This calls for a word-for-word copy of all the data, with each picture removed.

Image comparison data:
_____

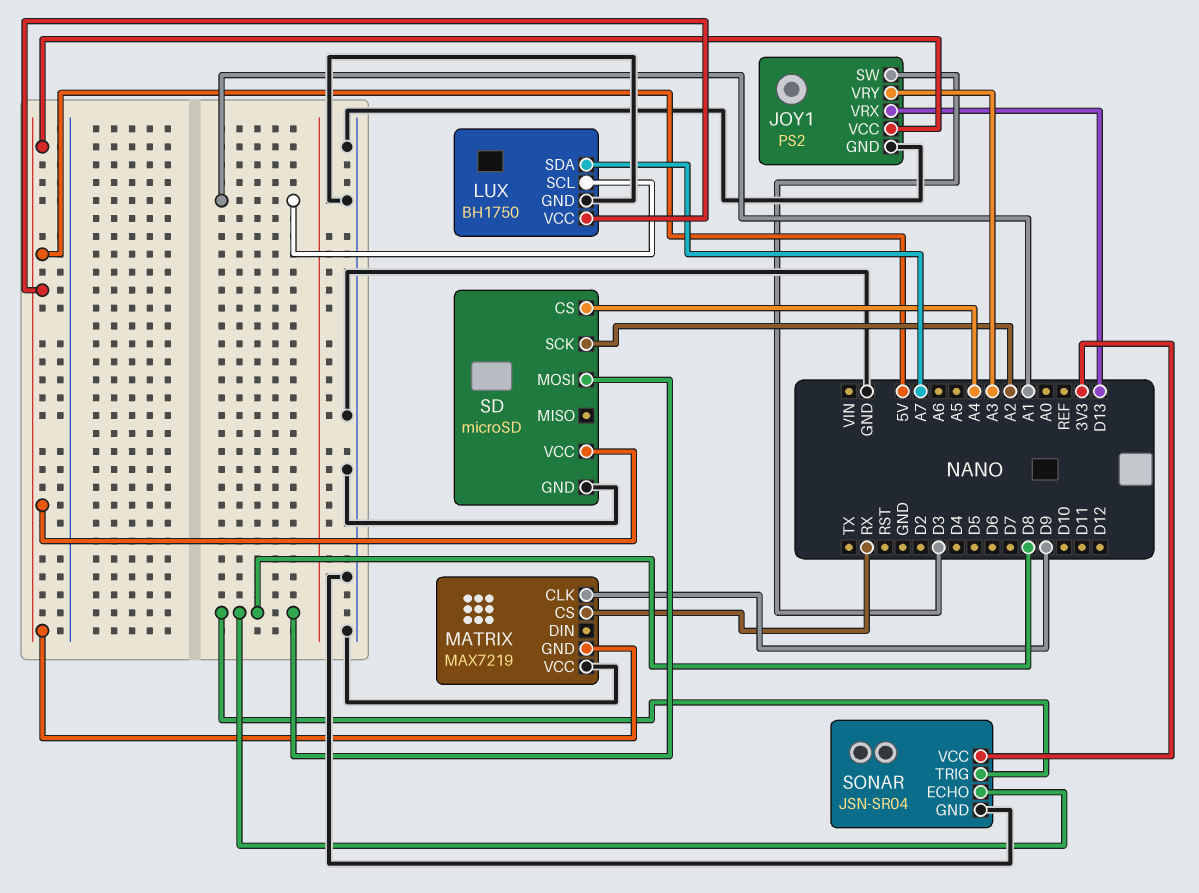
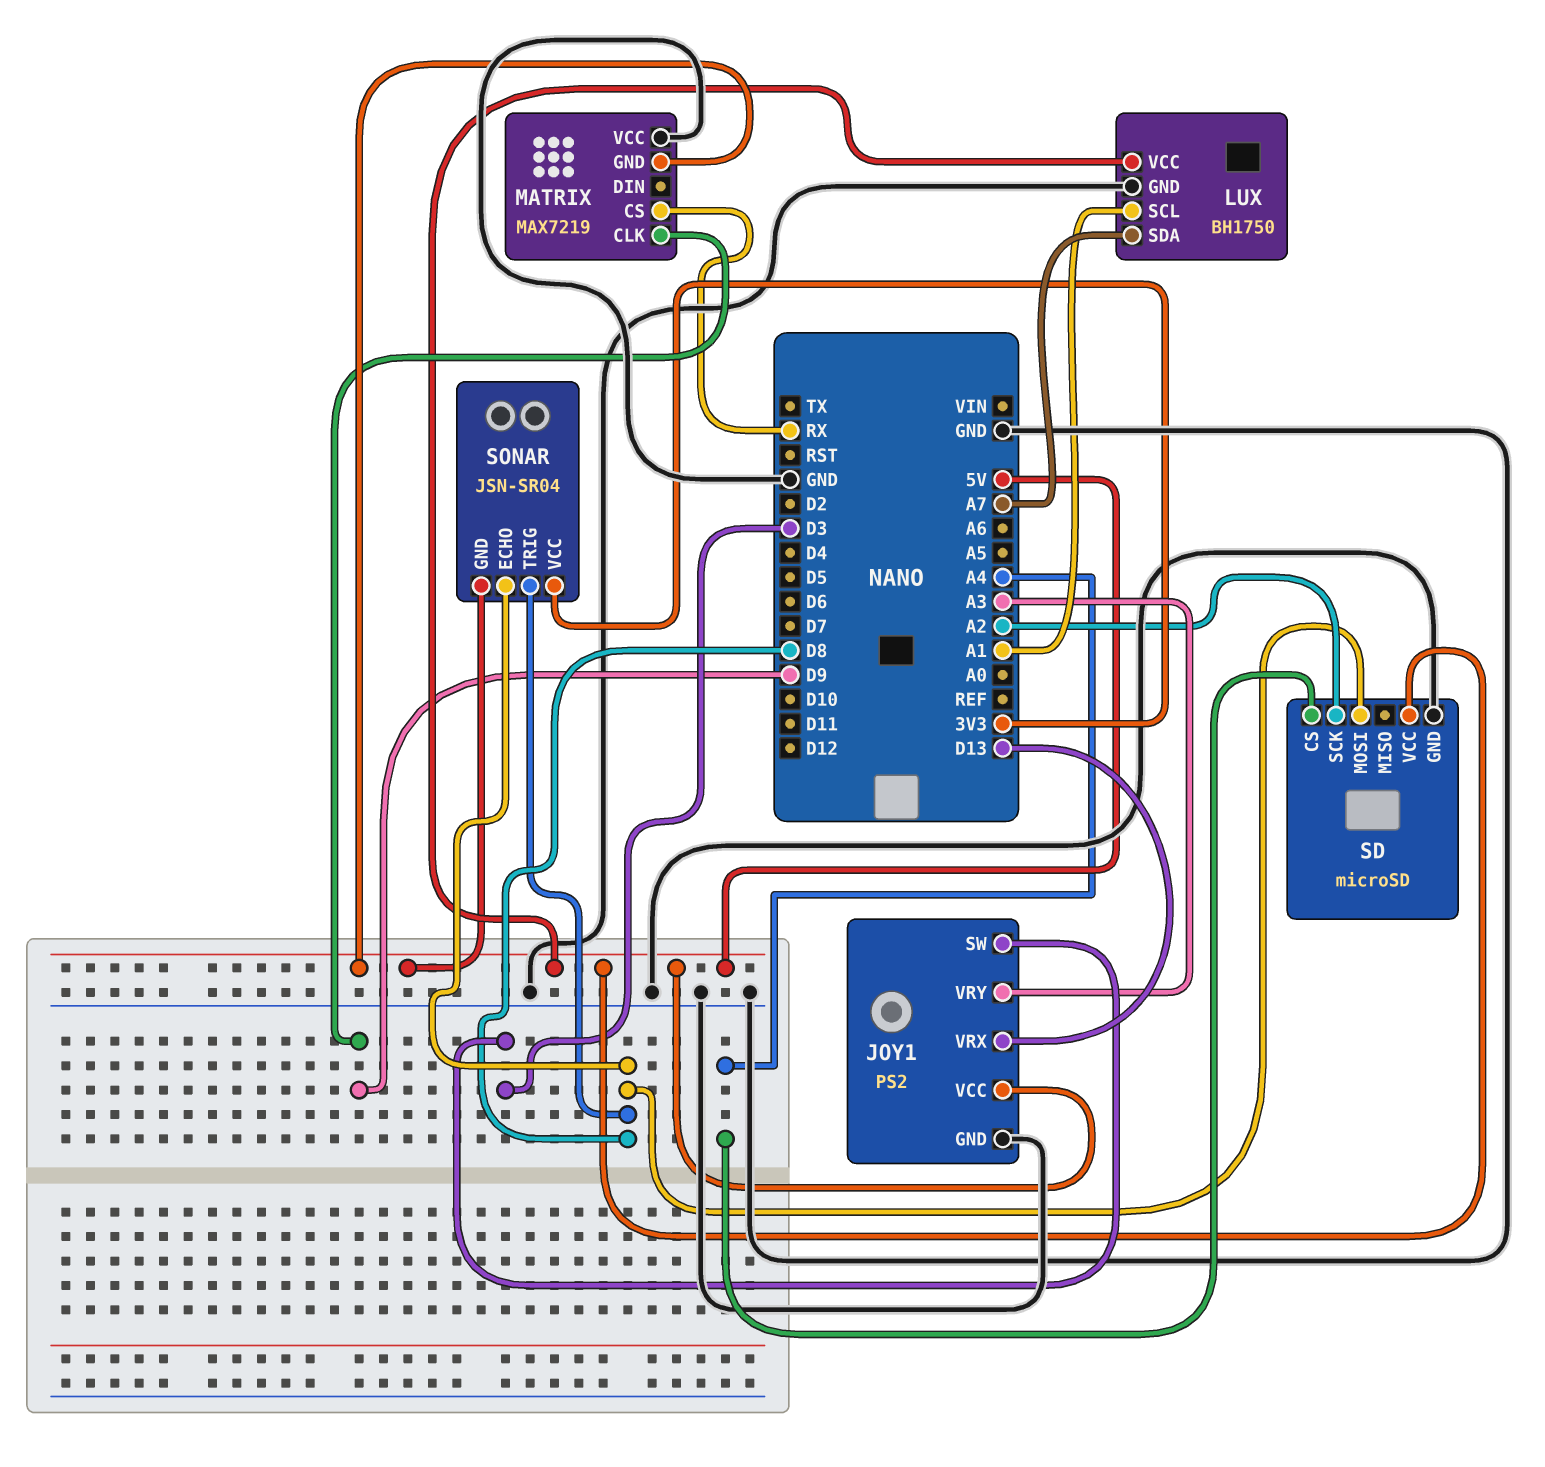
SONAR pin GND: GND -> 5V

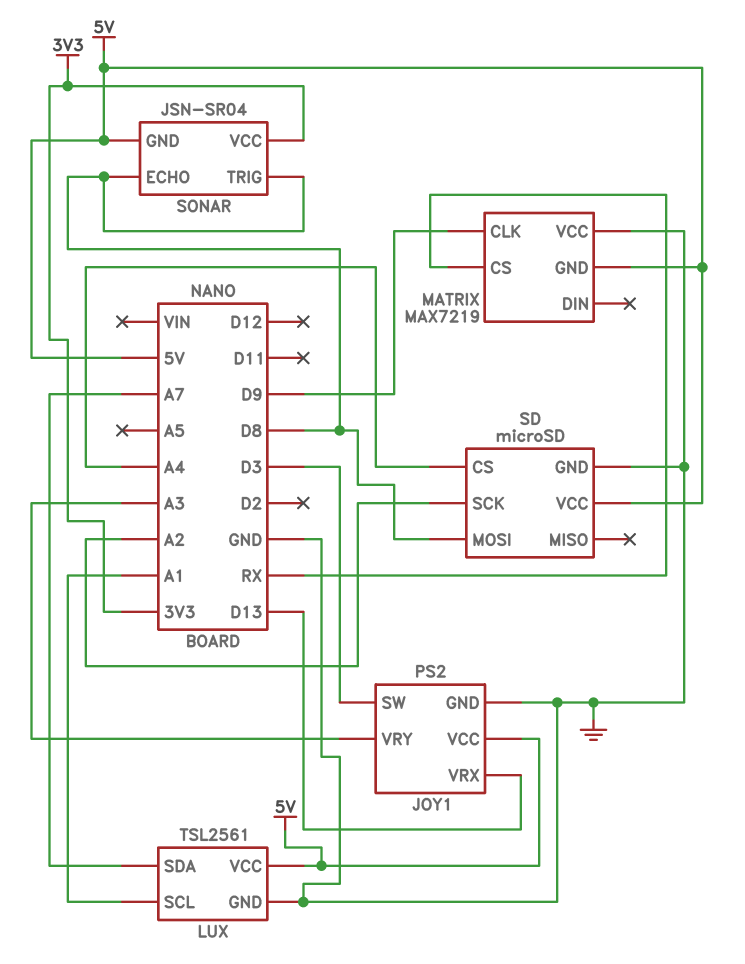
LUX: BH1750 -> TSL2561

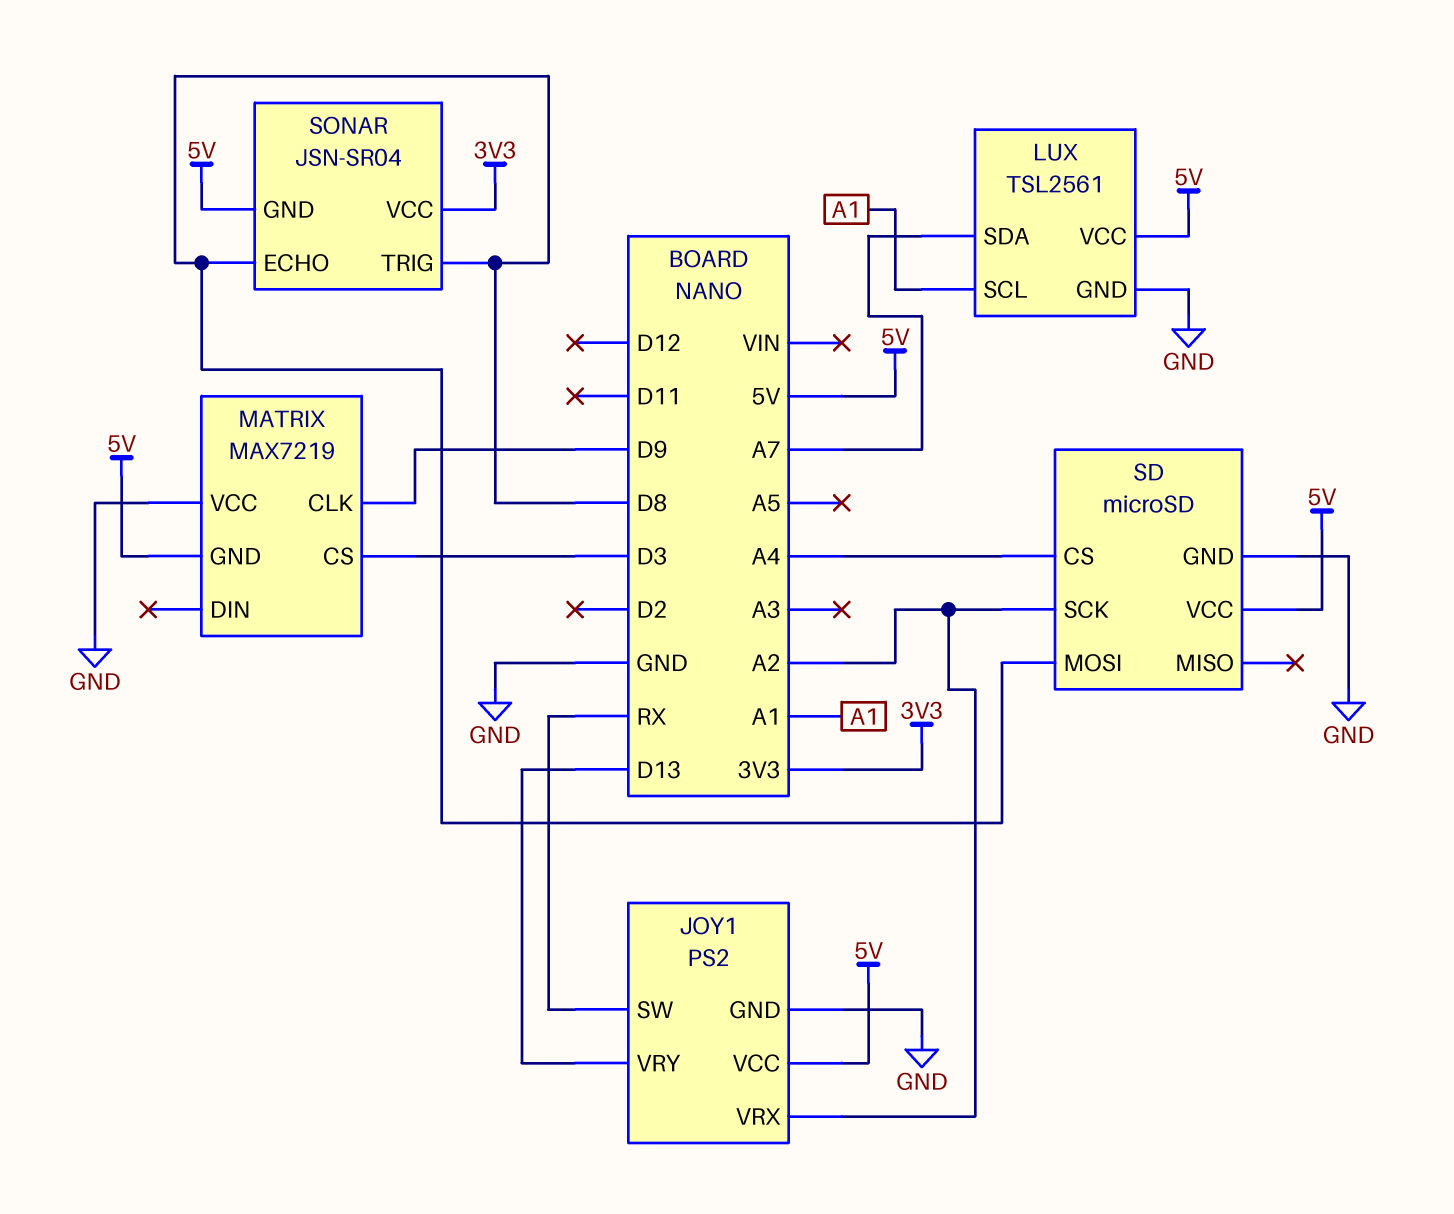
JOY1 pin SW: D3 -> RX
JOY1 pin VRX: D13 -> A2
JOY1 pin VRY: A3 -> D13
MATRIX pin CS: RX -> D3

_____

• **Solution to the exercise**
SONAR pin GND: GND -> 5V

LUX: BH1750 -> TSL2561

JOY1 pin SW: D3 -> RX
JOY1 pin VRX: D13 -> A2
JOY1 pin VRY: A3 -> D13
MATRIX pin CS: RX -> D3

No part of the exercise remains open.